Detected change data
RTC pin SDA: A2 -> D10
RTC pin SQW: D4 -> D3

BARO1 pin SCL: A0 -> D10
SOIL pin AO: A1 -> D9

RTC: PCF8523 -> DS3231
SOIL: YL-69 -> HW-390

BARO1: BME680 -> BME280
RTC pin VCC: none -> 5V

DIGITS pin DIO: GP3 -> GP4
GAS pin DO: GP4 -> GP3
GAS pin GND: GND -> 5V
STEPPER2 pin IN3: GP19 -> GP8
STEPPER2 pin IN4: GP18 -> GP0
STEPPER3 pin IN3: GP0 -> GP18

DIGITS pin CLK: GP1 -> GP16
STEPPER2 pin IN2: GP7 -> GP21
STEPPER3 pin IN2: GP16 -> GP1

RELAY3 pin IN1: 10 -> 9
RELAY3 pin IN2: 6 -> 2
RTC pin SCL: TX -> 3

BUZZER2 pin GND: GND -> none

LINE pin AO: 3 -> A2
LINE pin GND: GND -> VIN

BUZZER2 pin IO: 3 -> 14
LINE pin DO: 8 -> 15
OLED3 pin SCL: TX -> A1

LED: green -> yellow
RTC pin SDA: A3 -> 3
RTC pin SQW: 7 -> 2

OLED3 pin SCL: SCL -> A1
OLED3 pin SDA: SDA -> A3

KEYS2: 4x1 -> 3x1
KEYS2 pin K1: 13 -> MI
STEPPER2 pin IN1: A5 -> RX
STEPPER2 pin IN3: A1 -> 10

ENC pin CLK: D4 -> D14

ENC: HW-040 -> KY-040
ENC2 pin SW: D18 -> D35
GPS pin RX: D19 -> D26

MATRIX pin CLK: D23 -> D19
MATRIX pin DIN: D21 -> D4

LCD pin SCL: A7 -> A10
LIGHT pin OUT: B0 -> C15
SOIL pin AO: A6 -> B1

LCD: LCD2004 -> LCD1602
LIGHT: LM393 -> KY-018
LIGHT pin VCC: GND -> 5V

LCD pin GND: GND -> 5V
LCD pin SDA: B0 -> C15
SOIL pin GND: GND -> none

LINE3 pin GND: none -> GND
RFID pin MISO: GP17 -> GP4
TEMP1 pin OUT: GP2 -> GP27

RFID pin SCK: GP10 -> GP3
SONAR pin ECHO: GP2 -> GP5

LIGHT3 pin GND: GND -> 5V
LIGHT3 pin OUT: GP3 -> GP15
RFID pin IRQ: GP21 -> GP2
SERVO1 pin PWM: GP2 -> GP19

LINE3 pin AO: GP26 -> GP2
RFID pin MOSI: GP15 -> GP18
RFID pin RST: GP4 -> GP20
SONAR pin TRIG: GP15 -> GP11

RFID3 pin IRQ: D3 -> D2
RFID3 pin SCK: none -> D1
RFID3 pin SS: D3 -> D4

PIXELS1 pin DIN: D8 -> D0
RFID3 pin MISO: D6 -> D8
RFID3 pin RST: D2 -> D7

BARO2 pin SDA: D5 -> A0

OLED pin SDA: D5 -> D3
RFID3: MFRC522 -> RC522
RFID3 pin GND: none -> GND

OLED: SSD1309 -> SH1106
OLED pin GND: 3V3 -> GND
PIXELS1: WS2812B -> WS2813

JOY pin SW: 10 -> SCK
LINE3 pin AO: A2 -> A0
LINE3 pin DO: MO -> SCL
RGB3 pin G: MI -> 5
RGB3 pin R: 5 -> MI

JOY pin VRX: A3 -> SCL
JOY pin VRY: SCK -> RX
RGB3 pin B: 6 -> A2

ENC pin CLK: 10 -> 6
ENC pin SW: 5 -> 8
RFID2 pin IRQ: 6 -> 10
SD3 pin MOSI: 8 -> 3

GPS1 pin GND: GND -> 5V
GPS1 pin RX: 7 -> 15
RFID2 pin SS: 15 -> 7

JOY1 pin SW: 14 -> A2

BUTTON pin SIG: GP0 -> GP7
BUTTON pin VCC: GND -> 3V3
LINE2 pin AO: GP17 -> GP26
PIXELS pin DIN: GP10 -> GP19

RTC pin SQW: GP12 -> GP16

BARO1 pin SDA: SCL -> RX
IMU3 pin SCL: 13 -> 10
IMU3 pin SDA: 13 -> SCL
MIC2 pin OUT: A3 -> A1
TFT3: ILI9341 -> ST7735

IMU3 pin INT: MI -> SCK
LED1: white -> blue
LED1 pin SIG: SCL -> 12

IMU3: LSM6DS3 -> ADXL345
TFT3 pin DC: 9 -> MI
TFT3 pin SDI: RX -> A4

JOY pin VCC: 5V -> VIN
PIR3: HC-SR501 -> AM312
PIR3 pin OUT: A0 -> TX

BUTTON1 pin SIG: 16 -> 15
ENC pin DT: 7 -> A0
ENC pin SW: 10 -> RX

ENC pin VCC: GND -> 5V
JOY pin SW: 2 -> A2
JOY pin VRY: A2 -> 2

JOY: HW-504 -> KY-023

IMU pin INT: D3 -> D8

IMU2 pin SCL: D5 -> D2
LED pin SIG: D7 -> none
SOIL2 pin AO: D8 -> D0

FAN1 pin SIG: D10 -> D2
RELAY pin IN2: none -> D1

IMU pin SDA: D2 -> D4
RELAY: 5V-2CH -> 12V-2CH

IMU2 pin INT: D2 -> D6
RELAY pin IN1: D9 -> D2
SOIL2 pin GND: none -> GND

What the exercise asks = For this exercise, output the entries above exactly as written.

Result of this task =
RTC pin SDA: A2 -> D10
RTC pin SQW: D4 -> D3

BARO1 pin SCL: A0 -> D10
SOIL pin AO: A1 -> D9

RTC: PCF8523 -> DS3231
SOIL: YL-69 -> HW-390

BARO1: BME680 -> BME280
RTC pin VCC: none -> 5V

DIGITS pin DIO: GP3 -> GP4
GAS pin DO: GP4 -> GP3
GAS pin GND: GND -> 5V
STEPPER2 pin IN3: GP19 -> GP8
STEPPER2 pin IN4: GP18 -> GP0
STEPPER3 pin IN3: GP0 -> GP18

DIGITS pin CLK: GP1 -> GP16
STEPPER2 pin IN2: GP7 -> GP21
STEPPER3 pin IN2: GP16 -> GP1

RELAY3 pin IN1: 10 -> 9
RELAY3 pin IN2: 6 -> 2
RTC pin SCL: TX -> 3

BUZZER2 pin GND: GND -> none

LINE pin AO: 3 -> A2
LINE pin GND: GND -> VIN

BUZZER2 pin IO: 3 -> 14
LINE pin DO: 8 -> 15
OLED3 pin SCL: TX -> A1

LED: green -> yellow
RTC pin SDA: A3 -> 3
RTC pin SQW: 7 -> 2

OLED3 pin SCL: SCL -> A1
OLED3 pin SDA: SDA -> A3

KEYS2: 4x1 -> 3x1
KEYS2 pin K1: 13 -> MI
STEPPER2 pin IN1: A5 -> RX
STEPPER2 pin IN3: A1 -> 10

ENC pin CLK: D4 -> D14

ENC: HW-040 -> KY-040
ENC2 pin SW: D18 -> D35
GPS pin RX: D19 -> D26

MATRIX pin CLK: D23 -> D19
MATRIX pin DIN: D21 -> D4

LCD pin SCL: A7 -> A10
LIGHT pin OUT: B0 -> C15
SOIL pin AO: A6 -> B1

LCD: LCD2004 -> LCD1602
LIGHT: LM393 -> KY-018
LIGHT pin VCC: GND -> 5V

LCD pin GND: GND -> 5V
LCD pin SDA: B0 -> C15
SOIL pin GND: GND -> none

LINE3 pin GND: none -> GND
RFID pin MISO: GP17 -> GP4
TEMP1 pin OUT: GP2 -> GP27

RFID pin SCK: GP10 -> GP3
SONAR pin ECHO: GP2 -> GP5

LIGHT3 pin GND: GND -> 5V
LIGHT3 pin OUT: GP3 -> GP15
RFID pin IRQ: GP21 -> GP2
SERVO1 pin PWM: GP2 -> GP19

LINE3 pin AO: GP26 -> GP2
RFID pin MOSI: GP15 -> GP18
RFID pin RST: GP4 -> GP20
SONAR pin TRIG: GP15 -> GP11

RFID3 pin IRQ: D3 -> D2
RFID3 pin SCK: none -> D1
RFID3 pin SS: D3 -> D4

PIXELS1 pin DIN: D8 -> D0
RFID3 pin MISO: D6 -> D8
RFID3 pin RST: D2 -> D7

BARO2 pin SDA: D5 -> A0

OLED pin SDA: D5 -> D3
RFID3: MFRC522 -> RC522
RFID3 pin GND: none -> GND

OLED: SSD1309 -> SH1106
OLED pin GND: 3V3 -> GND
PIXELS1: WS2812B -> WS2813

JOY pin SW: 10 -> SCK
LINE3 pin AO: A2 -> A0
LINE3 pin DO: MO -> SCL
RGB3 pin G: MI -> 5
RGB3 pin R: 5 -> MI

JOY pin VRX: A3 -> SCL
JOY pin VRY: SCK -> RX
RGB3 pin B: 6 -> A2

ENC pin CLK: 10 -> 6
ENC pin SW: 5 -> 8
RFID2 pin IRQ: 6 -> 10
SD3 pin MOSI: 8 -> 3

GPS1 pin GND: GND -> 5V
GPS1 pin RX: 7 -> 15
RFID2 pin SS: 15 -> 7

JOY1 pin SW: 14 -> A2

BUTTON pin SIG: GP0 -> GP7
BUTTON pin VCC: GND -> 3V3
LINE2 pin AO: GP17 -> GP26
PIXELS pin DIN: GP10 -> GP19

RTC pin SQW: GP12 -> GP16

BARO1 pin SDA: SCL -> RX
IMU3 pin SCL: 13 -> 10
IMU3 pin SDA: 13 -> SCL
MIC2 pin OUT: A3 -> A1
TFT3: ILI9341 -> ST7735

IMU3 pin INT: MI -> SCK
LED1: white -> blue
LED1 pin SIG: SCL -> 12

IMU3: LSM6DS3 -> ADXL345
TFT3 pin DC: 9 -> MI
TFT3 pin SDI: RX -> A4

JOY pin VCC: 5V -> VIN
PIR3: HC-SR501 -> AM312
PIR3 pin OUT: A0 -> TX

BUTTON1 pin SIG: 16 -> 15
ENC pin DT: 7 -> A0
ENC pin SW: 10 -> RX

ENC pin VCC: GND -> 5V
JOY pin SW: 2 -> A2
JOY pin VRY: A2 -> 2

JOY: HW-504 -> KY-023

IMU pin INT: D3 -> D8

IMU2 pin SCL: D5 -> D2
LED pin SIG: D7 -> none
SOIL2 pin AO: D8 -> D0

FAN1 pin SIG: D10 -> D2
RELAY pin IN2: none -> D1

IMU pin SDA: D2 -> D4
RELAY: 5V-2CH -> 12V-2CH

IMU2 pin INT: D2 -> D6
RELAY pin IN1: D9 -> D2
SOIL2 pin GND: none -> GND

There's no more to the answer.